(Stored dataset items)
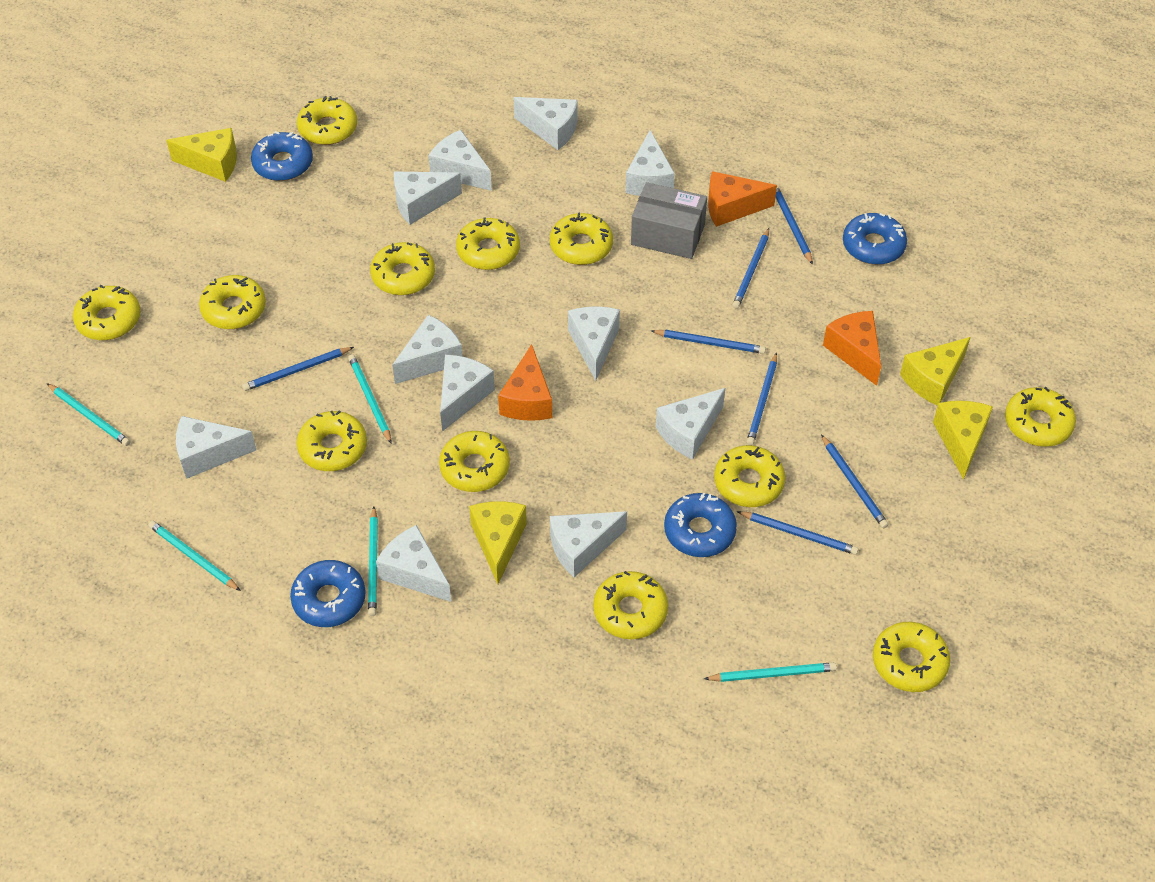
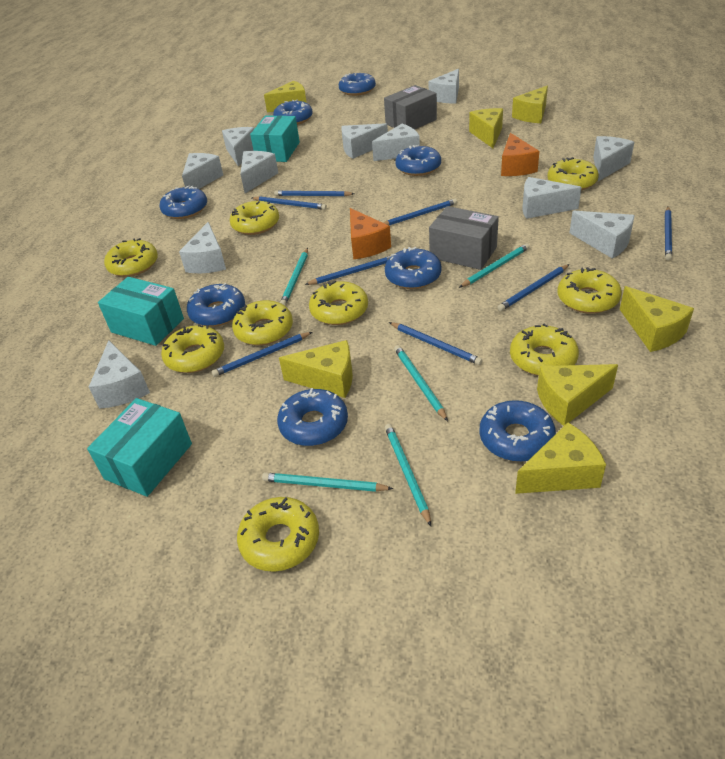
blue donut: 4 -> 8
blue pencil: 7 -> 8
grey box: 1 -> 2
orange cheese: 3 -> 2
turquoise box: 0 -> 3
yellow cheese: 4 -> 7
yellow donut: 12 -> 9

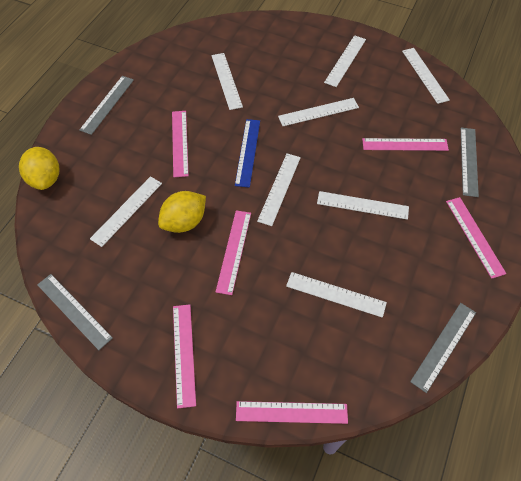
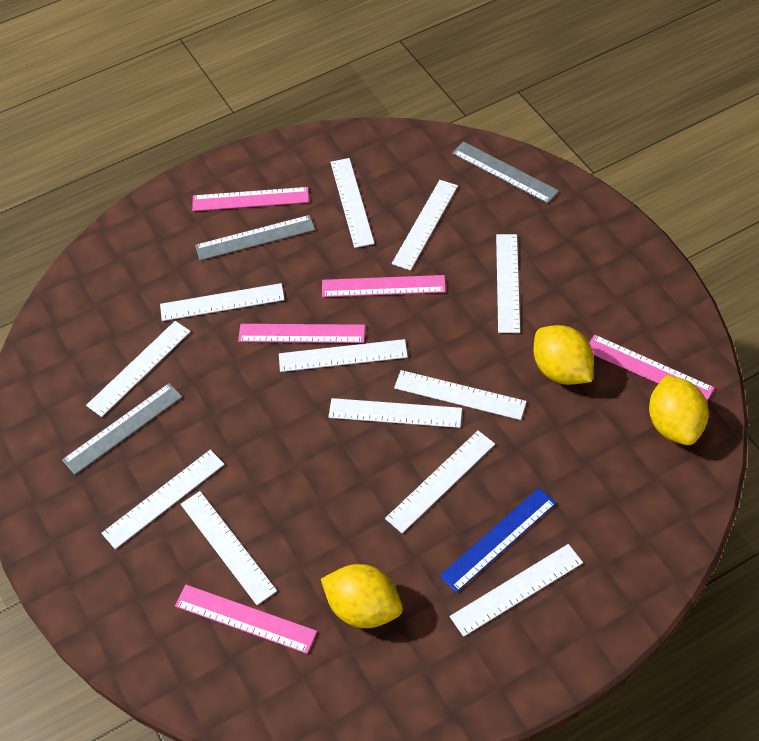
grey ruler: 4 -> 3
pink ruler: 6 -> 5
white ruler: 8 -> 12
yellow lemon: 2 -> 3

● **EXERCISE**
Repeat exactly the line containing "turquoise box: 0 -> 3" and every line after it through the end of the records, and nothing else. Leave the pictures out.

● **EXERCISE OUTPUT**
turquoise box: 0 -> 3
yellow cheese: 4 -> 7
yellow donut: 12 -> 9

grey ruler: 4 -> 3
pink ruler: 6 -> 5
white ruler: 8 -> 12
yellow lemon: 2 -> 3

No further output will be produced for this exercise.